▶ [What is being asked]:
Can you transcribe every record below exactly as it appears?

▶ [Supplied records]:
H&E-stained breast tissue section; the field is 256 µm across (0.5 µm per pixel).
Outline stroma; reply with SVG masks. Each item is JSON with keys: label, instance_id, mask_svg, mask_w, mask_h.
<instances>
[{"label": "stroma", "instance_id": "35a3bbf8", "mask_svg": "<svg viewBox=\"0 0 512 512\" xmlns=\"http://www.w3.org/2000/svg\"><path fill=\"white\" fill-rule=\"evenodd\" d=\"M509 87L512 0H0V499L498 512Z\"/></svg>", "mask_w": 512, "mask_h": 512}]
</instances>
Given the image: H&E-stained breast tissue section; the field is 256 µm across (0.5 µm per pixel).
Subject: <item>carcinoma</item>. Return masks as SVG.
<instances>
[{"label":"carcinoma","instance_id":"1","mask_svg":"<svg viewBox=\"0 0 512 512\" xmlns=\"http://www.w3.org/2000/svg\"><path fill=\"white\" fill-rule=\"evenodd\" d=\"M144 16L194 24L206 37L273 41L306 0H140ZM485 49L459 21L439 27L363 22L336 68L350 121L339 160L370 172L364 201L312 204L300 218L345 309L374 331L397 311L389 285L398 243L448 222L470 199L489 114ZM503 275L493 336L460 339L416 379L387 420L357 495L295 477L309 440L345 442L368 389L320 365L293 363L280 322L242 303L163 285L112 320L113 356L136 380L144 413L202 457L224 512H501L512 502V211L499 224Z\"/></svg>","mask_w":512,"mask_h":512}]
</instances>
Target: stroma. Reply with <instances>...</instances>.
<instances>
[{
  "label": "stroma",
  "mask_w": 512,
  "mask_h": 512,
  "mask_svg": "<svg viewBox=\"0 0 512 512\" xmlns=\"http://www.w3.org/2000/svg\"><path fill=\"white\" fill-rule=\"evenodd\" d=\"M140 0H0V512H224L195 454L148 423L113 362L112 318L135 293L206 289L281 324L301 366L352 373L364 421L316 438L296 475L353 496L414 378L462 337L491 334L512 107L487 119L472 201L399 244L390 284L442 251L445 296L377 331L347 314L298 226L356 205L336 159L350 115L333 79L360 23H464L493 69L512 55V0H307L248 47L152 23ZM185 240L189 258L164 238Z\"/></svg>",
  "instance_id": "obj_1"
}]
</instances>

▶ [Expected output]:
H&E-stained breast tissue section; the field is 256 µm across (0.5 µm per pixel).
Outline stroma; reply with SVG masks. Each item is JSON with keys: label, instance_id, mask_svg, mask_w, mask_h.
<instances>
[{"label": "stroma", "instance_id": "35a3bbf8", "mask_svg": "<svg viewBox=\"0 0 512 512\" xmlns=\"http://www.w3.org/2000/svg\"><path fill=\"white\" fill-rule=\"evenodd\" d=\"M509 87L512 0H0V499L498 512Z\"/></svg>", "mask_w": 512, "mask_h": 512}]
</instances>
Given the image: H&E-stained breast tissue section; the field is 256 µm across (0.5 µm per pixel).
Subject: <item>carcinoma</item>. Return masks as SVG.
<instances>
[{"label":"carcinoma","instance_id":"1","mask_svg":"<svg viewBox=\"0 0 512 512\" xmlns=\"http://www.w3.org/2000/svg\"><path fill=\"white\" fill-rule=\"evenodd\" d=\"M144 16L194 24L206 37L273 41L306 0H140ZM485 49L459 21L439 27L363 22L336 68L350 121L339 160L370 172L364 201L312 204L300 218L345 309L374 331L397 311L389 285L398 243L448 222L470 199L489 114ZM503 275L493 336L460 339L416 379L387 420L357 495L295 477L309 440L345 442L368 389L320 365L293 363L280 322L242 303L163 285L112 320L113 356L136 380L144 413L202 457L224 512H501L512 502V211L499 224Z\"/></svg>","mask_w":512,"mask_h":512}]
</instances>
Target: stroma. Reply with <instances>...</instances>.
<instances>
[{
  "label": "stroma",
  "mask_w": 512,
  "mask_h": 512,
  "mask_svg": "<svg viewBox=\"0 0 512 512\" xmlns=\"http://www.w3.org/2000/svg\"><path fill=\"white\" fill-rule=\"evenodd\" d=\"M140 0H0V512H224L195 454L148 423L113 362L112 318L135 293L206 289L281 324L301 366L352 373L364 421L316 438L296 475L353 496L414 378L462 337L491 334L512 107L487 119L472 201L399 244L390 284L442 251L445 296L377 331L347 314L298 226L356 205L336 159L350 115L333 79L360 23H464L493 69L512 55V0H307L248 47L152 23ZM185 240L189 258L164 238Z\"/></svg>",
  "instance_id": "obj_1"
}]
</instances>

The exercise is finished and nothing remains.